**What the exercise asks**
Once the line with "move | green_vubilun" is found, write it out along with every line after it, exactly, up to the last line of the entries below. Exclude pictures.

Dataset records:

☆ ☆ ☆ ☆ ☆ ☆ ☆

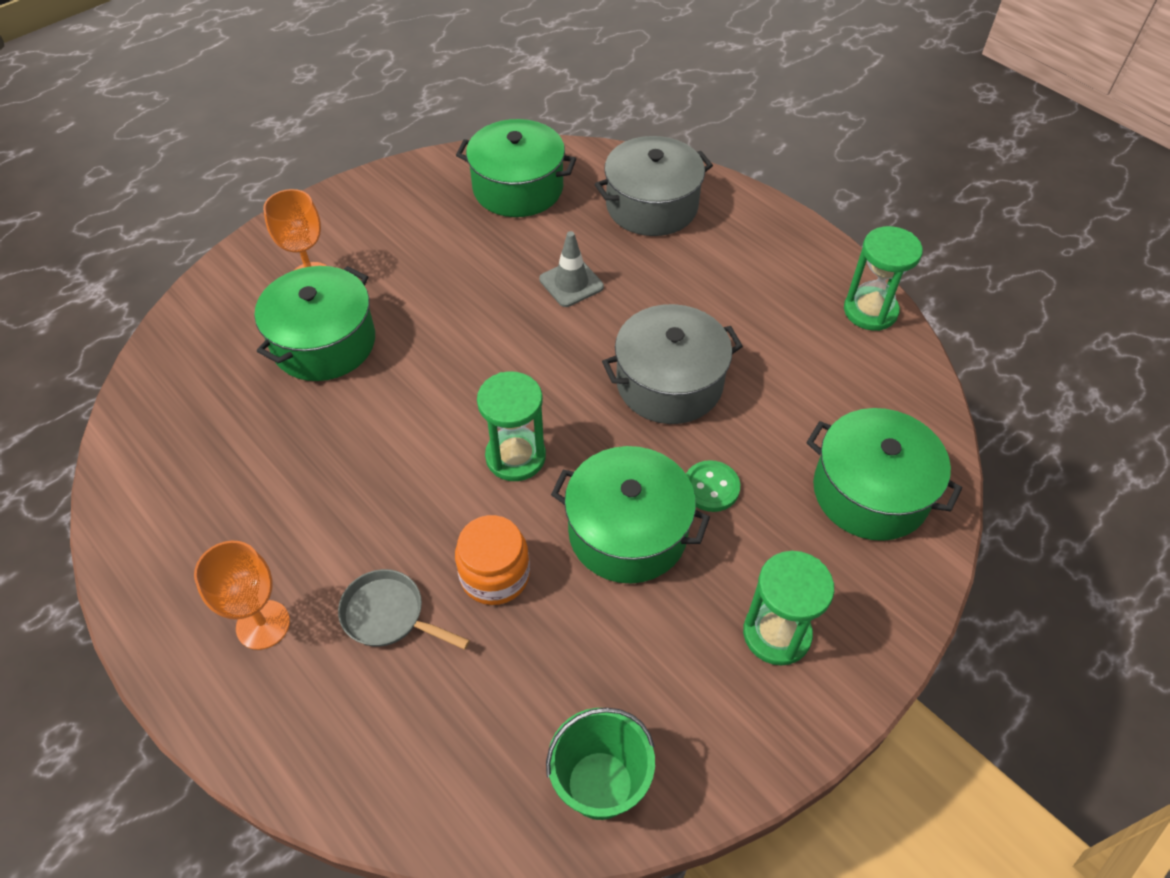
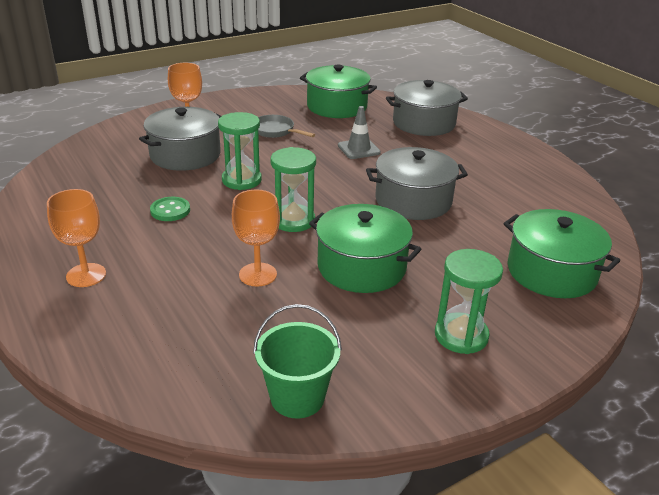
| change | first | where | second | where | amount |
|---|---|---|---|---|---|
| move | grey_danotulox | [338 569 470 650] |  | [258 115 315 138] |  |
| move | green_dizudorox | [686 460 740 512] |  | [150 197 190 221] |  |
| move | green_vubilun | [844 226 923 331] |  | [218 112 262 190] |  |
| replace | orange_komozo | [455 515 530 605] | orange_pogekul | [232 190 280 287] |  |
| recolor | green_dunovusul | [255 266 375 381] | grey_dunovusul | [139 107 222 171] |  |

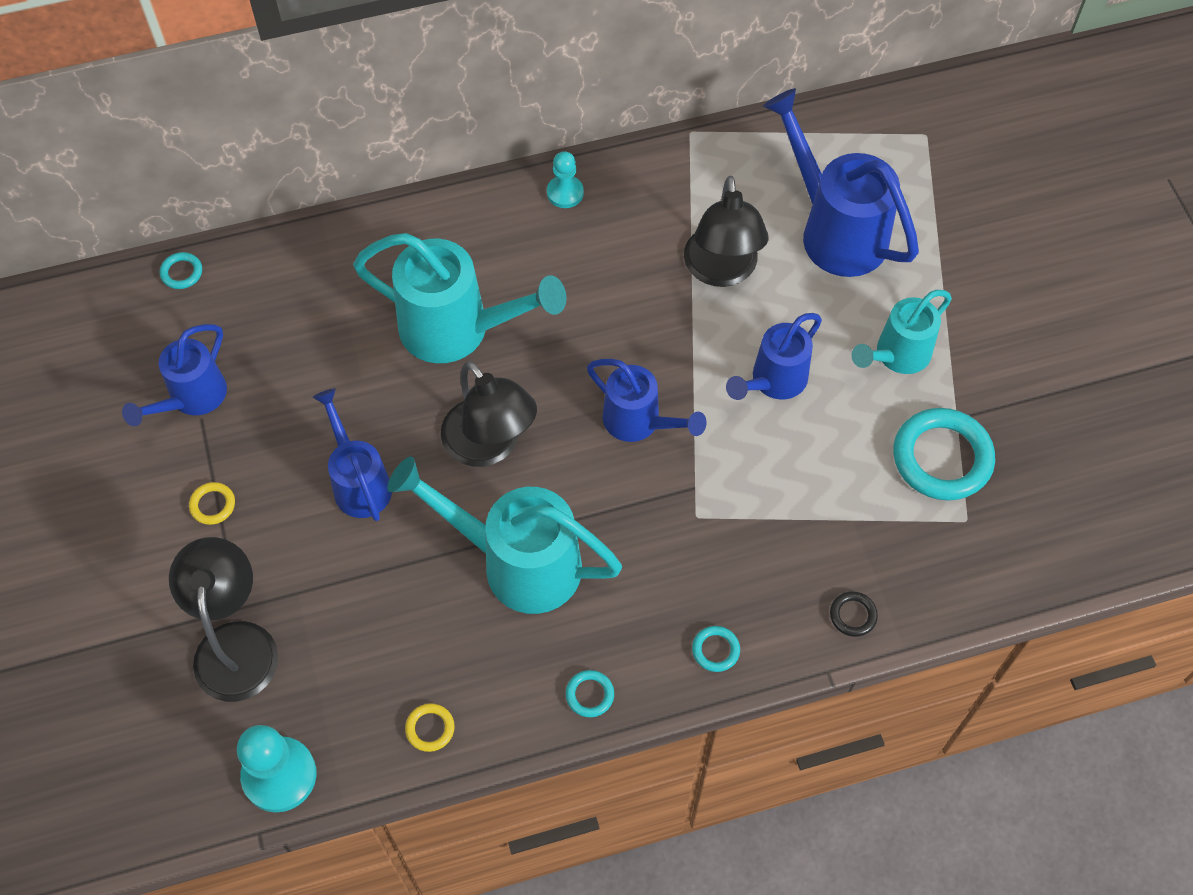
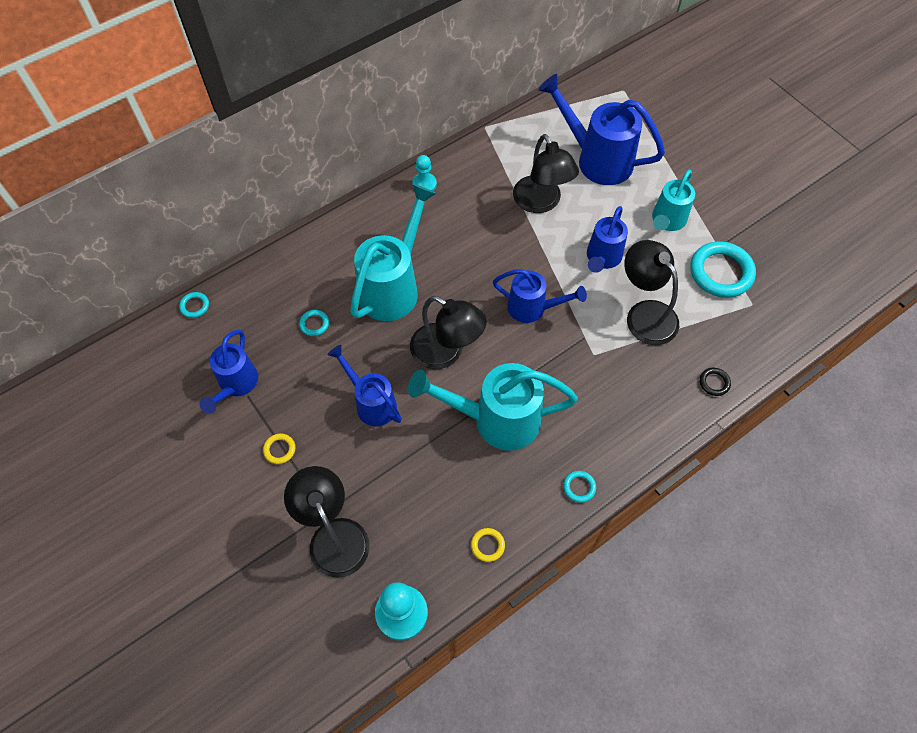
| change | first | where | second | where | amount |
|---|---|---|---|---|---|
| insert |  |  | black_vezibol | [624 240 679 345] |  |
| move |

☆ ☆ ☆ ☆ ☆ ☆ ☆

**Exercise output**
| move | green_vubilun | [844 226 923 331] |  | [218 112 262 190] |  |
| replace | orange_komozo | [455 515 530 605] | orange_pogekul | [232 190 280 287] |  |
| recolor | green_dunovusul | [255 266 375 381] | grey_dunovusul | [139 107 222 171] |  |

| change | first | where | second | where | amount |
|---|---|---|---|---|---|
| insert |  |  | black_vezibol | [624 240 679 345] |  |
| move |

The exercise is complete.